Activity: Using the data beneath this instruction, retype only the lines from the one that contains "pink star at" down to the one that contains "orange rectangle at", both included, exactly as they appear.

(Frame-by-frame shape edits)
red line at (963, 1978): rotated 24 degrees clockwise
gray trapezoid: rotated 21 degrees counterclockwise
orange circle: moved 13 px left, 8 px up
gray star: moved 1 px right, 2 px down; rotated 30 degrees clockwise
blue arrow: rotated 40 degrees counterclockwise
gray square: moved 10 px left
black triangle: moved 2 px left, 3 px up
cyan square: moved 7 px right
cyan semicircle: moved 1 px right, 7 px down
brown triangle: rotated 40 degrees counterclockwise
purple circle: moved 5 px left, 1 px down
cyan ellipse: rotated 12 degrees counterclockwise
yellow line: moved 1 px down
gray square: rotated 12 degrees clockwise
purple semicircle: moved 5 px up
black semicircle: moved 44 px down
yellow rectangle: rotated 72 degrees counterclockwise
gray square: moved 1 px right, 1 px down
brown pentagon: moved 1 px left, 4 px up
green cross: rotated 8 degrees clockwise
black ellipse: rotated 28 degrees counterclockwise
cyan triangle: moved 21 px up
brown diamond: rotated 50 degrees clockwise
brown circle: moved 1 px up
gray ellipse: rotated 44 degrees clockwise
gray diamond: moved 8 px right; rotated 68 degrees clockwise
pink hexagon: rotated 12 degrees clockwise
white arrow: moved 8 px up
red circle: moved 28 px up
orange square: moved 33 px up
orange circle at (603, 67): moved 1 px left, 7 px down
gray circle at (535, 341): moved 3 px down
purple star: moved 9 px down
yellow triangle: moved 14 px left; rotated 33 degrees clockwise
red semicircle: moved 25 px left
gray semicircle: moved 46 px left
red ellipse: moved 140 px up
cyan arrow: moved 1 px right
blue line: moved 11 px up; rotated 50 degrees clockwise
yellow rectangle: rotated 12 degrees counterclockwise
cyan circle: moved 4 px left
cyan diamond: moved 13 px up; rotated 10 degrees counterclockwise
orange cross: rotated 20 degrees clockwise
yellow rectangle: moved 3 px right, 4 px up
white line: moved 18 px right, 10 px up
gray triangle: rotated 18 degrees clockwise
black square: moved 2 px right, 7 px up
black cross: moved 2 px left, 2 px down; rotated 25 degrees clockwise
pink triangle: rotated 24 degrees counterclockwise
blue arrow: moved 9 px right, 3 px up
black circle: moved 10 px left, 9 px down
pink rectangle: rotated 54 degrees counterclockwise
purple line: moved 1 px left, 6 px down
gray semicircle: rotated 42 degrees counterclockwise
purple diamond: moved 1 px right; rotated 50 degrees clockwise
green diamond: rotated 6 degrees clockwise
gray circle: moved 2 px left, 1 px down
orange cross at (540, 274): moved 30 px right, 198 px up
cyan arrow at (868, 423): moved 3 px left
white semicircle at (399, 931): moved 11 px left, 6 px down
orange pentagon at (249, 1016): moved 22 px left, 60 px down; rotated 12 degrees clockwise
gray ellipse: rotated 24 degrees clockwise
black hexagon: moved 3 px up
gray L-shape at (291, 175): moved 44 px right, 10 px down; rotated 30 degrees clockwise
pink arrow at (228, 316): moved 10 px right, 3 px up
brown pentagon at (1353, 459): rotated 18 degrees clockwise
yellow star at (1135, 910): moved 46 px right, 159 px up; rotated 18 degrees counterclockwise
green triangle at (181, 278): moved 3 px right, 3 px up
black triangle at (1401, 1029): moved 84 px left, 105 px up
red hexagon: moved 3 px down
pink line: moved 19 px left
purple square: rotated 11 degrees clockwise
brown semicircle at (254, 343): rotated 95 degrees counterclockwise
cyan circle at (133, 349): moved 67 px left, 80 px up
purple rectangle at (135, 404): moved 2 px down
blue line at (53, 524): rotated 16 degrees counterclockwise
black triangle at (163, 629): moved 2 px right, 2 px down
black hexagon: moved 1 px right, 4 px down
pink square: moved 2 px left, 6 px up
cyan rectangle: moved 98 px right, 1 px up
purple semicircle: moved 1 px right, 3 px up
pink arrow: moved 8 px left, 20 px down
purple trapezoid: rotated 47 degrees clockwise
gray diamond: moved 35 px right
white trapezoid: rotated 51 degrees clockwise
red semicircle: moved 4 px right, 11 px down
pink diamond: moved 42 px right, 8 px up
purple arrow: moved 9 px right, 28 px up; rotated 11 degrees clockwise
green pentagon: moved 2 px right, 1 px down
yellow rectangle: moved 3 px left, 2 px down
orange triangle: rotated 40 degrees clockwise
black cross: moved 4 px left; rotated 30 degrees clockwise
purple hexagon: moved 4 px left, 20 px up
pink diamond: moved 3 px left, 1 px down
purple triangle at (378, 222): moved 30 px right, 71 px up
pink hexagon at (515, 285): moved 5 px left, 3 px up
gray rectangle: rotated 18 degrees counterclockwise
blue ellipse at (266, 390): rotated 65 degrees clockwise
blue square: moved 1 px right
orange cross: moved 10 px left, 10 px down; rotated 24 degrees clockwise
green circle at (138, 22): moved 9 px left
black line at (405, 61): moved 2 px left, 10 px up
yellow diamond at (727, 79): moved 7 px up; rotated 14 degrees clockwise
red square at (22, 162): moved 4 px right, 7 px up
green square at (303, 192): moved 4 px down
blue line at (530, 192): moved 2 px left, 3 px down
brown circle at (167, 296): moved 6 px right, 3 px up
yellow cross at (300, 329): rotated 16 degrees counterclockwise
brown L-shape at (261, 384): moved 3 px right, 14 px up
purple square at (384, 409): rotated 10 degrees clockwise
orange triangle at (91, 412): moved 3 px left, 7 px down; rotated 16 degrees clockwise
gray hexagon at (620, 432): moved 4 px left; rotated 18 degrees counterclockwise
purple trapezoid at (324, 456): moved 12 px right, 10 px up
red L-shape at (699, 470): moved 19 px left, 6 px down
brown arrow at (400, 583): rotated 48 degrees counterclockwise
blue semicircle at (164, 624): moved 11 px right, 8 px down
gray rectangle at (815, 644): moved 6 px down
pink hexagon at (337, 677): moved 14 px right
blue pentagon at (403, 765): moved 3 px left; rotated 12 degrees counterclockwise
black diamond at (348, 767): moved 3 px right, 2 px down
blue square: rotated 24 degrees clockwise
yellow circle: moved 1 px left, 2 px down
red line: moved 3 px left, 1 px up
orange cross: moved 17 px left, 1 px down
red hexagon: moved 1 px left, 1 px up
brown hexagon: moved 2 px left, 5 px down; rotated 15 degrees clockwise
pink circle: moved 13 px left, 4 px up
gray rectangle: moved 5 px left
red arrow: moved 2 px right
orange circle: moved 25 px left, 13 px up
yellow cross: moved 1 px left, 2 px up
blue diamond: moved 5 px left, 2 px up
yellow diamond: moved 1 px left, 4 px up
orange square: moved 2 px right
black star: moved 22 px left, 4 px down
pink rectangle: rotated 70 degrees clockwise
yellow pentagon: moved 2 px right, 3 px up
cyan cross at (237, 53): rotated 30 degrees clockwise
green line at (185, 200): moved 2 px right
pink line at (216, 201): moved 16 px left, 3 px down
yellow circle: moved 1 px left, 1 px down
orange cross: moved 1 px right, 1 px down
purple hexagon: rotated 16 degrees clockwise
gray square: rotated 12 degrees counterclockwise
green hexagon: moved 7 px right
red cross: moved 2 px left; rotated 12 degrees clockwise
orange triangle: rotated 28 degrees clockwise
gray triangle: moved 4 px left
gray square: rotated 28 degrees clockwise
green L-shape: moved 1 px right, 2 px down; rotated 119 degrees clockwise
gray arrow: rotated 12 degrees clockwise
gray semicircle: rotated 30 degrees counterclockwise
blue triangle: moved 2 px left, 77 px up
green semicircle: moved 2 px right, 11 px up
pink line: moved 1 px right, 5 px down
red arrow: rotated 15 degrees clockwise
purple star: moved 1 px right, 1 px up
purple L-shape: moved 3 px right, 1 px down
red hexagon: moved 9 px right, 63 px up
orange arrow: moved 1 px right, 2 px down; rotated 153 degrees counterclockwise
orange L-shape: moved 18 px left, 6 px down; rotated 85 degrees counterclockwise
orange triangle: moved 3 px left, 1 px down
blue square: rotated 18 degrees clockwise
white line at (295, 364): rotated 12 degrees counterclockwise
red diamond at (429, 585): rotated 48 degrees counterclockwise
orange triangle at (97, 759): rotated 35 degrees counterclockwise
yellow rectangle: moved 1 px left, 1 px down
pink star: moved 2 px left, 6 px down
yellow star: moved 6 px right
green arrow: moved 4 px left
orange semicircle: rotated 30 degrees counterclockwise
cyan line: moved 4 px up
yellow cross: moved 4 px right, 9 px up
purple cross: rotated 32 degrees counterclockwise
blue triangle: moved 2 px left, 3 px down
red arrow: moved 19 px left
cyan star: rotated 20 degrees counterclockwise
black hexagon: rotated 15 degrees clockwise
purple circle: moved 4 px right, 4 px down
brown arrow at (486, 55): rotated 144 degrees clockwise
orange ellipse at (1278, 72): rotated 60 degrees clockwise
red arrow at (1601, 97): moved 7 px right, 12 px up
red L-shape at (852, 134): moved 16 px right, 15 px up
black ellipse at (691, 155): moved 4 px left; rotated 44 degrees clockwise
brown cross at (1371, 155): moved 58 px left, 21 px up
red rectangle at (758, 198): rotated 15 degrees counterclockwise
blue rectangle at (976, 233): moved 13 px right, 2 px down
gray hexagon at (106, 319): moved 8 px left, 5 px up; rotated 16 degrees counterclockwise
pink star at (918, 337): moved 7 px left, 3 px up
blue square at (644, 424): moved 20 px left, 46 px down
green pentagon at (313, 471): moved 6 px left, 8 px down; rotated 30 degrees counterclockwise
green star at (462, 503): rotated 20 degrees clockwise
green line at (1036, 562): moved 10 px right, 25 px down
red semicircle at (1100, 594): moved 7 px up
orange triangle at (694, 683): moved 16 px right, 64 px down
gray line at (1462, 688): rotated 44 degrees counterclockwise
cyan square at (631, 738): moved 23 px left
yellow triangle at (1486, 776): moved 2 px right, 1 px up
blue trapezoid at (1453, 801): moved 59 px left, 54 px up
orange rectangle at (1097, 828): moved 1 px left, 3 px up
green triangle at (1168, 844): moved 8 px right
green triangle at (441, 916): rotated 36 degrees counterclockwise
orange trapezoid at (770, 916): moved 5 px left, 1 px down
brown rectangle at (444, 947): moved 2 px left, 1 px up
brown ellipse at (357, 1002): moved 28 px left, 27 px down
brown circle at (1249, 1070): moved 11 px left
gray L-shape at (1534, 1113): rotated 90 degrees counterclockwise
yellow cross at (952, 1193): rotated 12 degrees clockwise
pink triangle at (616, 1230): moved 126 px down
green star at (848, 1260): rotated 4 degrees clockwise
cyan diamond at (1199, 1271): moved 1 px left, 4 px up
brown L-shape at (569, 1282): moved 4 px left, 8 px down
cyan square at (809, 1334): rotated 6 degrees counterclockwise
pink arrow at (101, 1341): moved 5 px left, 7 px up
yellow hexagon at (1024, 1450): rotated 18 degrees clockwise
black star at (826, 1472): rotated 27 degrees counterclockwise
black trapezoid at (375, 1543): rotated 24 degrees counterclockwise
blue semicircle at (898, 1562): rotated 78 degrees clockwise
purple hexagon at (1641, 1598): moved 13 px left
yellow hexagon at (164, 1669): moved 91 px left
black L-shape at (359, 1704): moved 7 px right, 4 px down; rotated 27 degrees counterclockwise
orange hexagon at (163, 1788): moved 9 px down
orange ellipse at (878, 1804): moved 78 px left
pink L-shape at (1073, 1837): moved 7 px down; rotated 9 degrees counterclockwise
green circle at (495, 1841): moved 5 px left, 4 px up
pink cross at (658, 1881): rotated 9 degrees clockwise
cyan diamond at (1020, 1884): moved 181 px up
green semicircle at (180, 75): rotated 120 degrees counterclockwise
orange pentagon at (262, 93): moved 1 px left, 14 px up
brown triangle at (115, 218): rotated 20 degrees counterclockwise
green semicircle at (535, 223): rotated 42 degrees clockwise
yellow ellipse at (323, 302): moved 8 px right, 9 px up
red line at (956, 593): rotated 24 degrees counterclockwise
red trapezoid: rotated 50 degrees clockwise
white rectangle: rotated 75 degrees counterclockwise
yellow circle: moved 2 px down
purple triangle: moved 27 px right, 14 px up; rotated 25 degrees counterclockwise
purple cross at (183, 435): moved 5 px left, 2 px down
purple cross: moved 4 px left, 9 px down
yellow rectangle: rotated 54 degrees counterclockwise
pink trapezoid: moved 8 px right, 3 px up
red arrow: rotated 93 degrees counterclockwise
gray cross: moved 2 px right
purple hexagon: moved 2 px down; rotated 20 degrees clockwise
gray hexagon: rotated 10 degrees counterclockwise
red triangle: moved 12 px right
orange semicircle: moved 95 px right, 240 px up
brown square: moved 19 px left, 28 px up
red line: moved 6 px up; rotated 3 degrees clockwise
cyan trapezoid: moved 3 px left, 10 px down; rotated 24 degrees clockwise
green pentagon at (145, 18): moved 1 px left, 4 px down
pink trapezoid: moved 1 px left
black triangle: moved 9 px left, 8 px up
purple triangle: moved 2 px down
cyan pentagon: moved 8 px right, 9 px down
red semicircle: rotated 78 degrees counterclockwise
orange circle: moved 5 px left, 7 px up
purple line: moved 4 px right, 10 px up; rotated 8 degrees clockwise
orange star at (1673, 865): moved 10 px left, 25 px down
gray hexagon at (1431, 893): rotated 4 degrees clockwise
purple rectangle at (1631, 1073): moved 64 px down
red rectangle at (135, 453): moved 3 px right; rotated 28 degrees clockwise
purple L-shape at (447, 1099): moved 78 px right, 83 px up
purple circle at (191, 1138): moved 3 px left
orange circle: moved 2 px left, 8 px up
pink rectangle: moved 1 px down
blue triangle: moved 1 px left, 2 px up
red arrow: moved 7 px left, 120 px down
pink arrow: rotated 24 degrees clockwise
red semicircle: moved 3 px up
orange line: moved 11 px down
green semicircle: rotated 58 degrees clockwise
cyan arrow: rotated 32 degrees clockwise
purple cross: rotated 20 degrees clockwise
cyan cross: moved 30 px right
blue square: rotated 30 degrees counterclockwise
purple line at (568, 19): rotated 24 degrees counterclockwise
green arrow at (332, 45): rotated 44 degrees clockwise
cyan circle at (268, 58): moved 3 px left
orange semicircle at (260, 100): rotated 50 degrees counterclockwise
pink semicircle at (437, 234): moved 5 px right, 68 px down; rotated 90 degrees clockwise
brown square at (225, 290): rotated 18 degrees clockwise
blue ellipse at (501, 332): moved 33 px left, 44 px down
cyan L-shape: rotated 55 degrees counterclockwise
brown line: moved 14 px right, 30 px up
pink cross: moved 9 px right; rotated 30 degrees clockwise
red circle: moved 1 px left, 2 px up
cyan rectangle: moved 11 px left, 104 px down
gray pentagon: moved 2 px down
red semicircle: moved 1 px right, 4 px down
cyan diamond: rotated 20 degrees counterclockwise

Output for this exercise:
pink star at (918, 337): moved 7 px left, 3 px up
blue square at (644, 424): moved 20 px left, 46 px down
green pentagon at (313, 471): moved 6 px left, 8 px down; rotated 30 degrees counterclockwise
green star at (462, 503): rotated 20 degrees clockwise
green line at (1036, 562): moved 10 px right, 25 px down
red semicircle at (1100, 594): moved 7 px up
orange triangle at (694, 683): moved 16 px right, 64 px down
gray line at (1462, 688): rotated 44 degrees counterclockwise
cyan square at (631, 738): moved 23 px left
yellow triangle at (1486, 776): moved 2 px right, 1 px up
blue trapezoid at (1453, 801): moved 59 px left, 54 px up
orange rectangle at (1097, 828): moved 1 px left, 3 px up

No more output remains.